▶ [Exercise instructions]: Return all the entries below exactly, except for the images they hold.

▶ [Data in this exercise]:
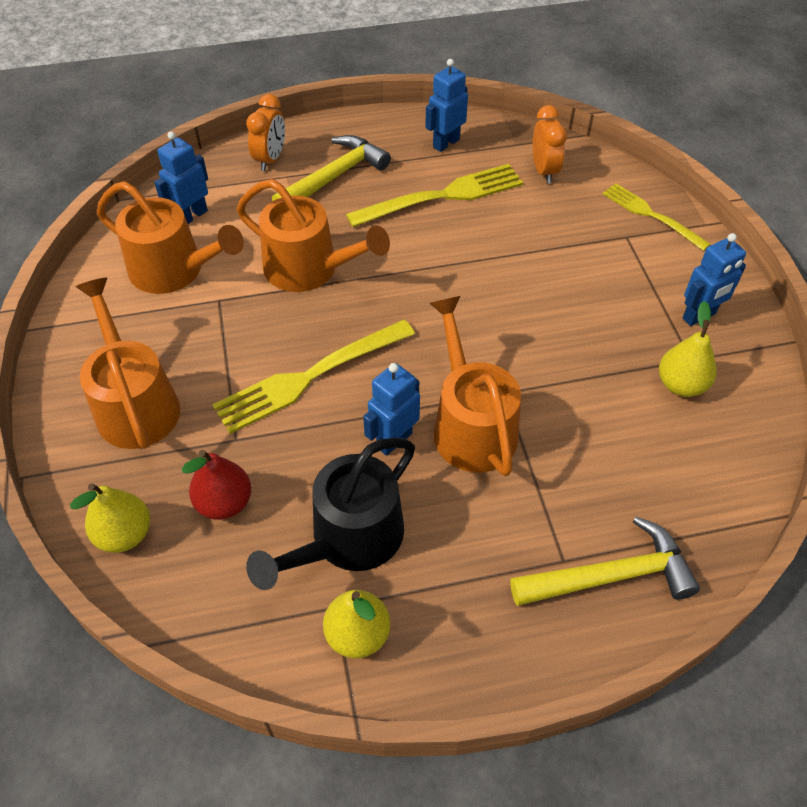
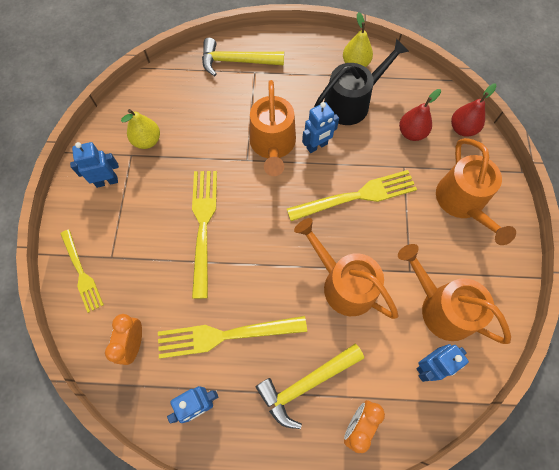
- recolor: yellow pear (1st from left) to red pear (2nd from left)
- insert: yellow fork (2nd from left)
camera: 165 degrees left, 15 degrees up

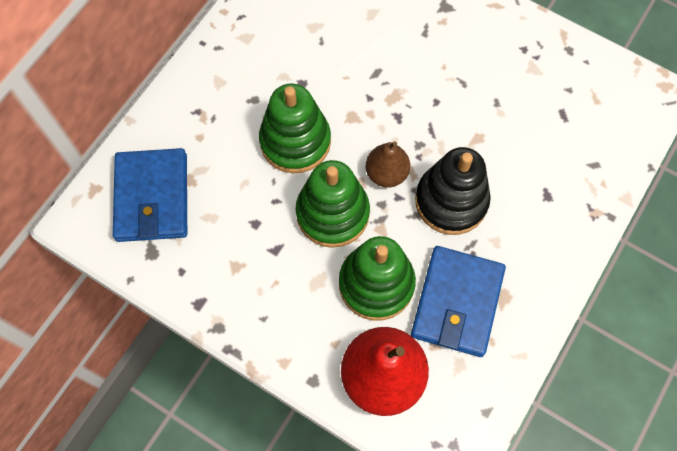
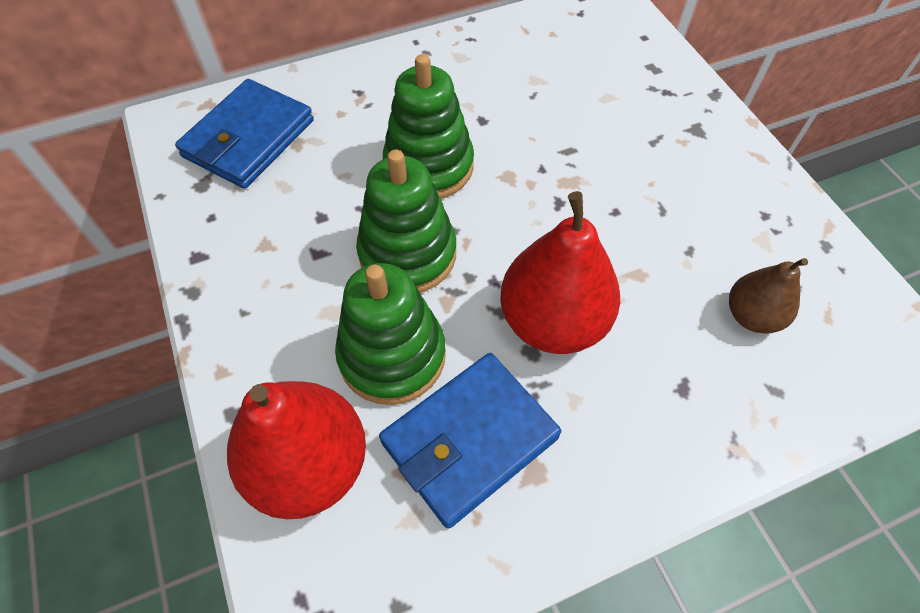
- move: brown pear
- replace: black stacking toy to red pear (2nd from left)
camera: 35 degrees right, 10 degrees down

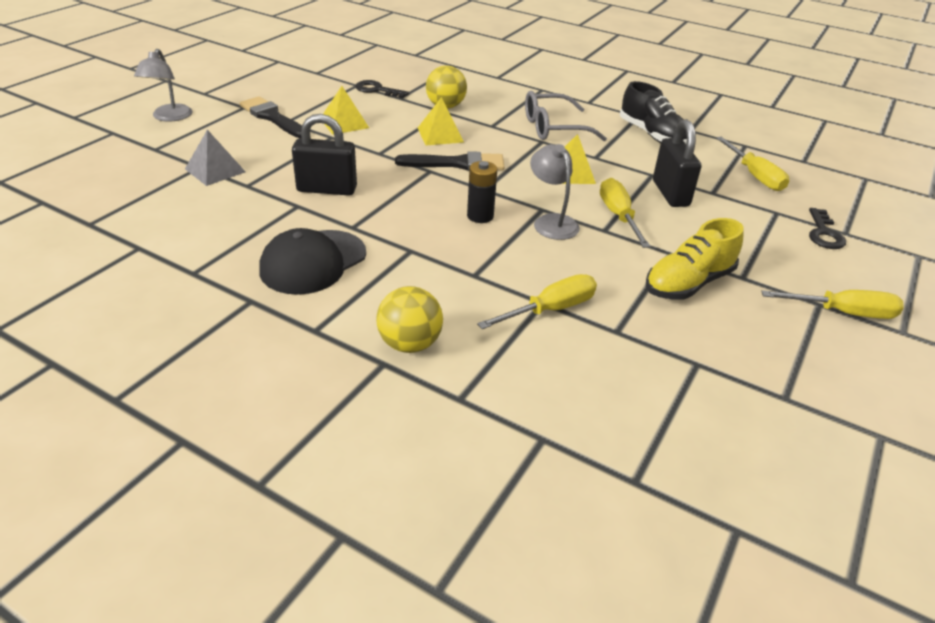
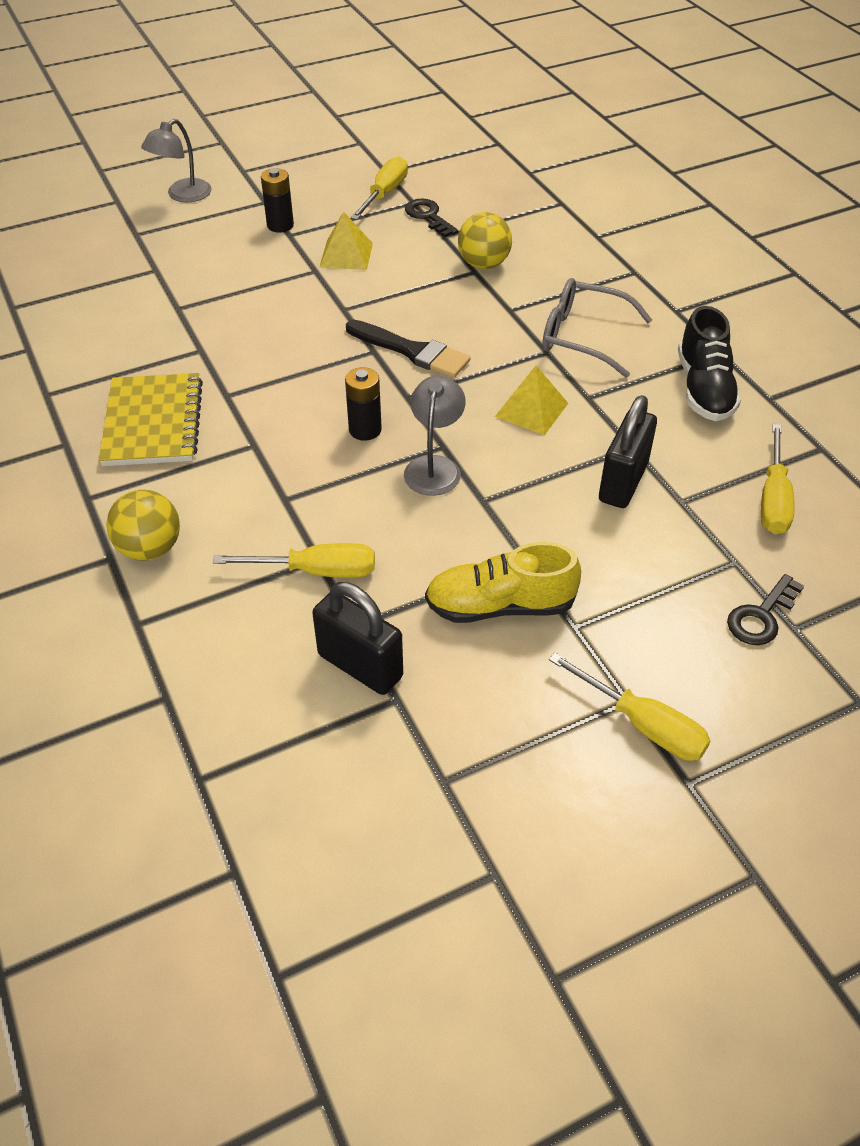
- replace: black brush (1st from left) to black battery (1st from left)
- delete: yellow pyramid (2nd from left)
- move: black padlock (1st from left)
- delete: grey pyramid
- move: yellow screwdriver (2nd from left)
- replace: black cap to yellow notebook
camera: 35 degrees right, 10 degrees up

▶ [Solution below]:
- recolor: yellow pear (1st from left) to red pear (2nd from left)
- insert: yellow fork (2nd from left)
camera: 165 degrees left, 15 degrees up

- move: brown pear
- replace: black stacking toy to red pear (2nd from left)
camera: 35 degrees right, 10 degrees down

- replace: black brush (1st from left) to black battery (1st from left)
- delete: yellow pyramid (2nd from left)
- move: black padlock (1st from left)
- delete: grey pyramid
- move: yellow screwdriver (2nd from left)
- replace: black cap to yellow notebook
camera: 35 degrees right, 10 degrees up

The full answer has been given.